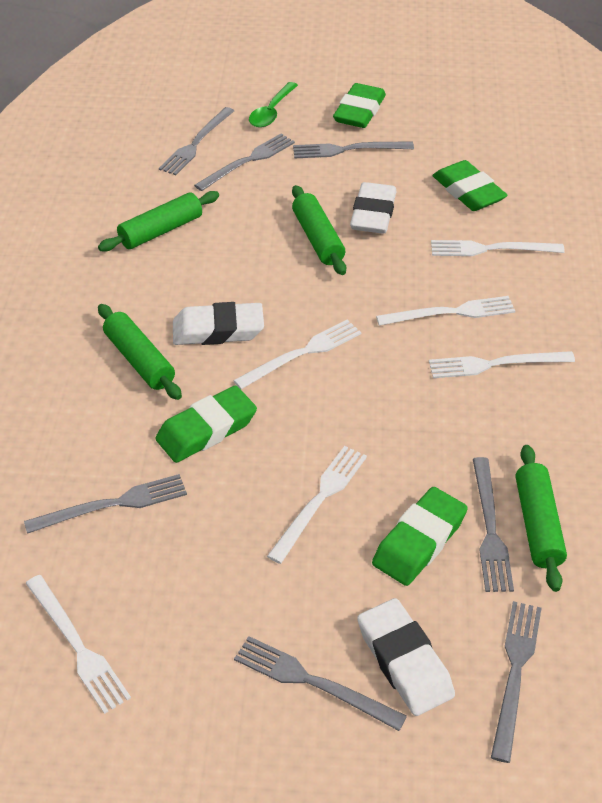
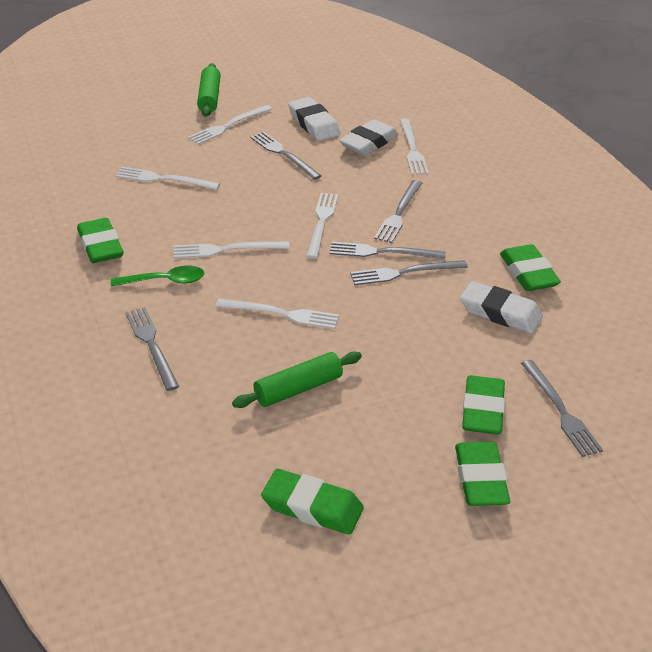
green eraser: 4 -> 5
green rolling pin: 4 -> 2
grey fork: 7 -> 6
---
#### WORK REQUEST:
Looking at the data above, count each line that holds the word "green" and report the count alone.

#### RESULT OF THIS TASK:
2